Records from a data collection:
((
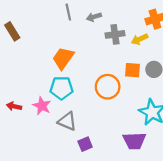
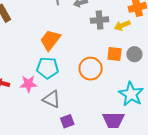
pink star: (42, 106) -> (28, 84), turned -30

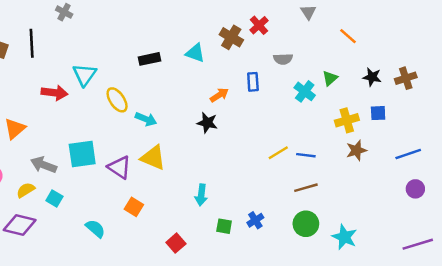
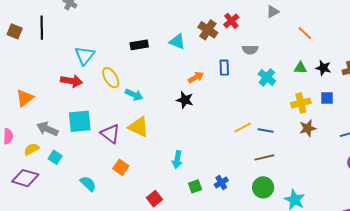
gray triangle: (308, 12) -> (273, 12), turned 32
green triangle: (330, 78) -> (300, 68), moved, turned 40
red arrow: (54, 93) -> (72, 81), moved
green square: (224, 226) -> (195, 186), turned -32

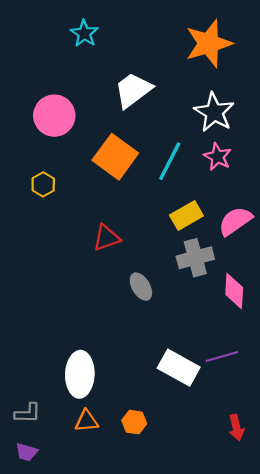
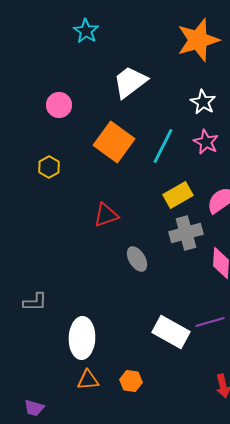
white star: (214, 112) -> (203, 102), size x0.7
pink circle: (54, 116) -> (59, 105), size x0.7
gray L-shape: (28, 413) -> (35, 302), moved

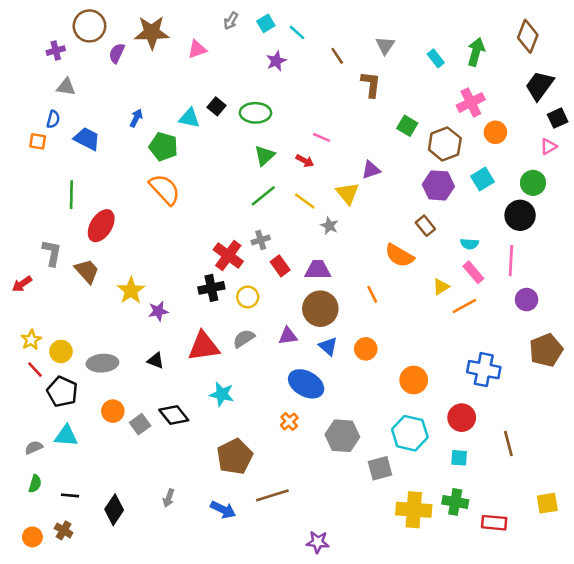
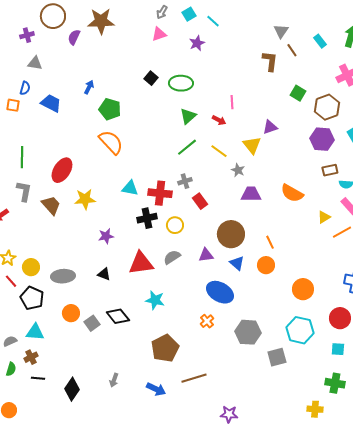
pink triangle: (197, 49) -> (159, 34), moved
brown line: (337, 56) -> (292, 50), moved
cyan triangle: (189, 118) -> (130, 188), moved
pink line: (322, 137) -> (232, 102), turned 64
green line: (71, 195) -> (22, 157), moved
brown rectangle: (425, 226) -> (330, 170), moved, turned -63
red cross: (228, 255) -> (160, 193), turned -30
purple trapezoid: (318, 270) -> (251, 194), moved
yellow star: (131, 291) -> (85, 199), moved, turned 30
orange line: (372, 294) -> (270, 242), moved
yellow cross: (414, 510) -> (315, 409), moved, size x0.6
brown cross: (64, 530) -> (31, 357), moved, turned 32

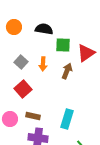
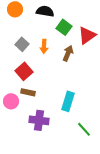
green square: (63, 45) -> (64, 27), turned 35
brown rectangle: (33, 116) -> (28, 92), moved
))
_BRIEF_: Retype every record above word for word, leaving out any pictures.

_EXERCISE SOLUTION_:
pink star: (42, 106) -> (28, 84), turned -30

gray triangle: (308, 12) -> (273, 12), turned 32
green triangle: (330, 78) -> (300, 68), moved, turned 40
red arrow: (54, 93) -> (72, 81), moved
green square: (224, 226) -> (195, 186), turned -32

white star: (214, 112) -> (203, 102), size x0.7
pink circle: (54, 116) -> (59, 105), size x0.7
gray L-shape: (28, 413) -> (35, 302), moved

pink triangle: (197, 49) -> (159, 34), moved
brown line: (337, 56) -> (292, 50), moved
cyan triangle: (189, 118) -> (130, 188), moved
pink line: (322, 137) -> (232, 102), turned 64
green line: (71, 195) -> (22, 157), moved
brown rectangle: (425, 226) -> (330, 170), moved, turned -63
red cross: (228, 255) -> (160, 193), turned -30
purple trapezoid: (318, 270) -> (251, 194), moved
yellow star: (131, 291) -> (85, 199), moved, turned 30
orange line: (372, 294) -> (270, 242), moved
yellow cross: (414, 510) -> (315, 409), moved, size x0.6
brown cross: (64, 530) -> (31, 357), moved, turned 32

green square: (63, 45) -> (64, 27), turned 35
brown rectangle: (33, 116) -> (28, 92), moved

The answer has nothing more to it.